● **Records shown**:
* * *
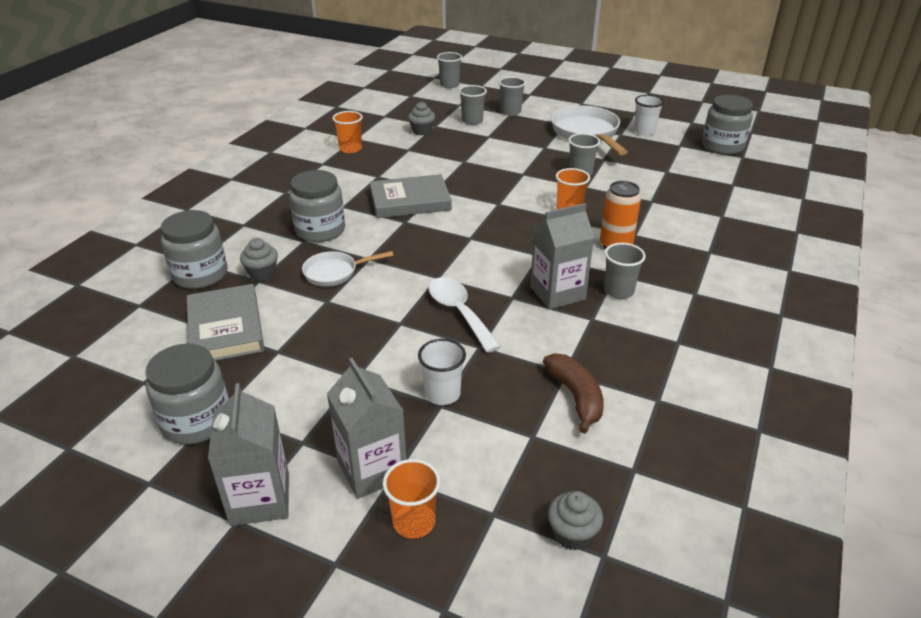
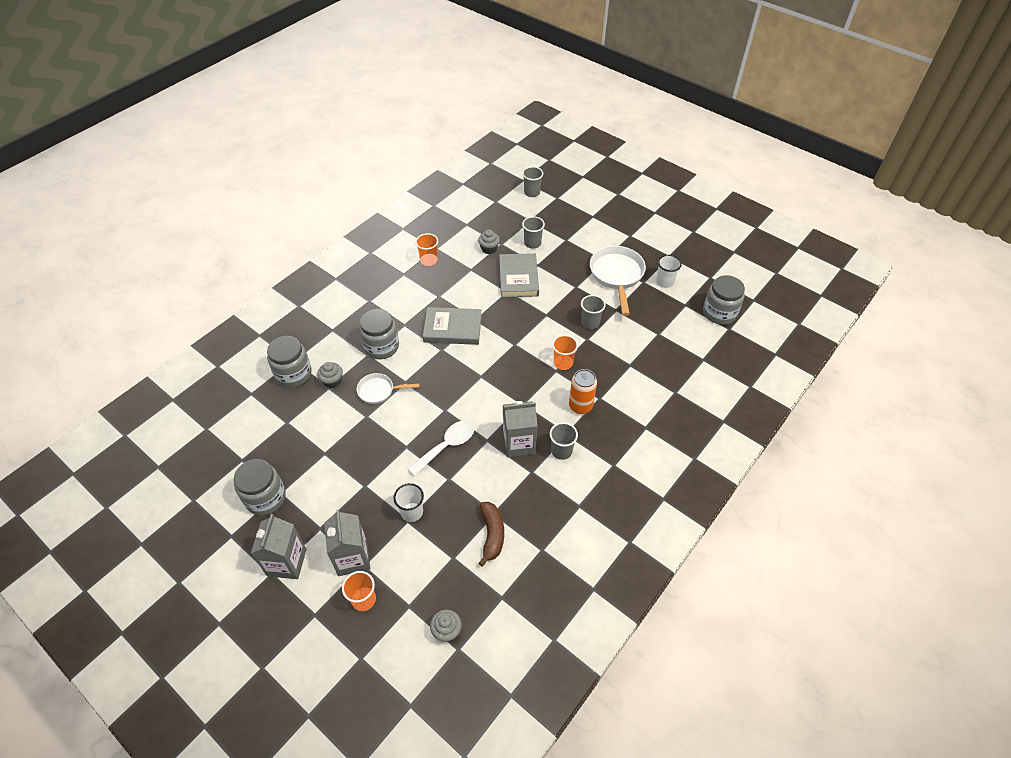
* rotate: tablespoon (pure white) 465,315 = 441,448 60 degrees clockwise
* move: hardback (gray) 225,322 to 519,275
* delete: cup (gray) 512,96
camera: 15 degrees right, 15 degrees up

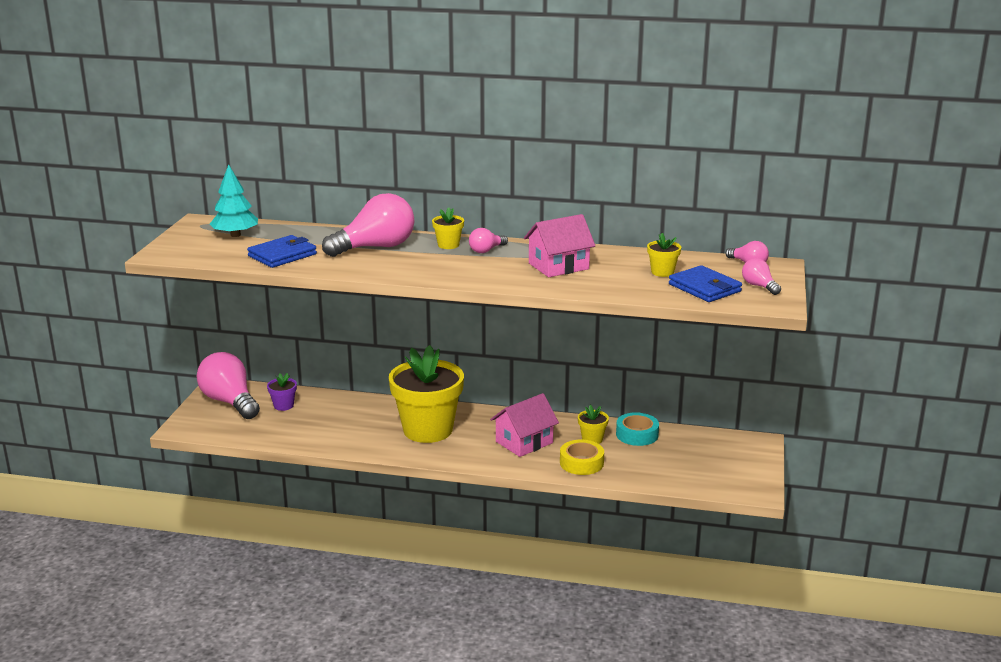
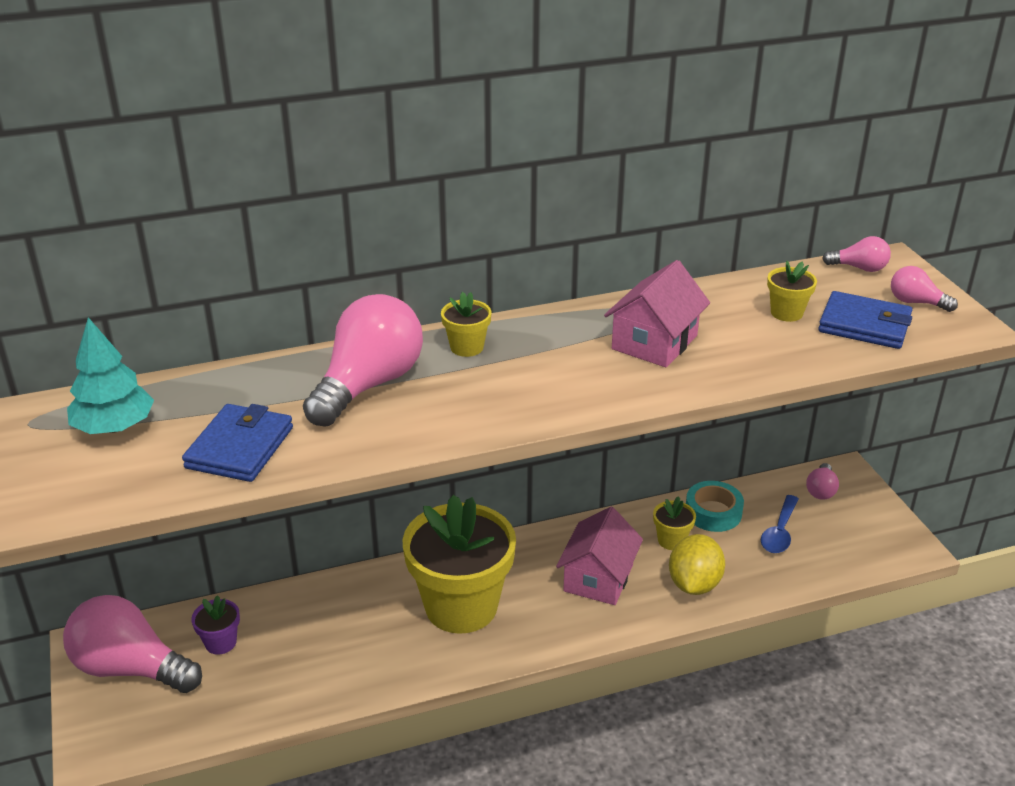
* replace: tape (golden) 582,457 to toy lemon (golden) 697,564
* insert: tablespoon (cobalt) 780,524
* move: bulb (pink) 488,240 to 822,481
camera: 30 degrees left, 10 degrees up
* * *
● **About this task**: Would you copy all of the data exactly? Keep the pictures out of it.

● **Answer to this exercise**:
* rotate: tablespoon (pure white) 465,315 = 441,448 60 degrees clockwise
* move: hardback (gray) 225,322 to 519,275
* delete: cup (gray) 512,96
camera: 15 degrees right, 15 degrees up

* replace: tape (golden) 582,457 to toy lemon (golden) 697,564
* insert: tablespoon (cobalt) 780,524
* move: bulb (pink) 488,240 to 822,481
camera: 30 degrees left, 10 degrees up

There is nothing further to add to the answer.